● **DIRECTIONS**:
Lines in the listing below that hold "none" are the ones to copy.

____ DATASET EXTRACT

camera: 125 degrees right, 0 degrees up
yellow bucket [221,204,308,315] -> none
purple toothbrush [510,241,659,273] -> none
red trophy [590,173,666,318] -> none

________

● **RESULT**:
yellow bucket [221,204,308,315] -> none
purple toothbrush [510,241,659,273] -> none
red trophy [590,173,666,318] -> none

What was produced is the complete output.